● Task description:
Copy every line that holds "section".

━━ Dataset excerpts ━━

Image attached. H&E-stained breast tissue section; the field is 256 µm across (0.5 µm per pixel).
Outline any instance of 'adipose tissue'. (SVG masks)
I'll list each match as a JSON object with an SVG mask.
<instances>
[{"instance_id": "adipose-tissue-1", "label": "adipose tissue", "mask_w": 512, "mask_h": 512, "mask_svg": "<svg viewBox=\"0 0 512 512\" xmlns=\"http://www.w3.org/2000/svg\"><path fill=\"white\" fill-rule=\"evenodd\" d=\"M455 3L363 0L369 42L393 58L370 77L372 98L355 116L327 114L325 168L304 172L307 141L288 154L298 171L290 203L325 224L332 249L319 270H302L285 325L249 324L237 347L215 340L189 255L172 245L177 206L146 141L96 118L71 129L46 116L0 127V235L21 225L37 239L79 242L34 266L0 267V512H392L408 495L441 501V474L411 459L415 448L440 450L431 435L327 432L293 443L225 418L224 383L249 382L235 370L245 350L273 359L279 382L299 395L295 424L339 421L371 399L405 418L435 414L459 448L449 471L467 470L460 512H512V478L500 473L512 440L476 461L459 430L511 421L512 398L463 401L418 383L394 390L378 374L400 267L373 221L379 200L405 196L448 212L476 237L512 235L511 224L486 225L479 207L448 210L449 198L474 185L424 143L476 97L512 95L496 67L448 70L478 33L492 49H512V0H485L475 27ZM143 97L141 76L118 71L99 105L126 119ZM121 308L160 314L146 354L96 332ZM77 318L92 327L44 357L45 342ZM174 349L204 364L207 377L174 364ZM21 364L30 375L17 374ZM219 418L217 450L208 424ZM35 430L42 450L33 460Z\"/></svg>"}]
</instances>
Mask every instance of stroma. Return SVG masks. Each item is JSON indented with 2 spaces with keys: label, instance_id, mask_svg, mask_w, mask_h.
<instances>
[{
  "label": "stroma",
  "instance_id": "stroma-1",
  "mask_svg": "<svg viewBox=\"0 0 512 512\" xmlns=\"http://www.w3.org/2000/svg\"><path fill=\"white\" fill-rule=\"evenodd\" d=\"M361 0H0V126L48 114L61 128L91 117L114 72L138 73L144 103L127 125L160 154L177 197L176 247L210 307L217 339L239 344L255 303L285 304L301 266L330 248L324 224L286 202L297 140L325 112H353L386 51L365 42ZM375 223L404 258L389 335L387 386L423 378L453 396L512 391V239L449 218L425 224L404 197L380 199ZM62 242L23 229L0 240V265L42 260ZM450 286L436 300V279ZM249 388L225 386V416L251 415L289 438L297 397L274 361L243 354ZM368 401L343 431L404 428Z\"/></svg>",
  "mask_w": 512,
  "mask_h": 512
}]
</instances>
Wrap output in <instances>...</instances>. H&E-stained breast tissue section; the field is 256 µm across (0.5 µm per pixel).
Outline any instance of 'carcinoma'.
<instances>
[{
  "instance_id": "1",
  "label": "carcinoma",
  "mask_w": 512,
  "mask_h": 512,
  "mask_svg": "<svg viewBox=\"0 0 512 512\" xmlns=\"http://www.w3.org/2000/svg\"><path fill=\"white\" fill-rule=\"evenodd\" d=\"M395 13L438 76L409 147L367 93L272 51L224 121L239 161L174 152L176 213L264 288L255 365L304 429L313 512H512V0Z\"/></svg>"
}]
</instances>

━━━

● Task response:
Image attached. H&E-stained breast tissue section; the field is 256 µm across (0.5 µm per pixel).
Wrap output in <instances>...</instances>. H&E-stained breast tissue section; the field is 256 µm across (0.5 µm per pixel).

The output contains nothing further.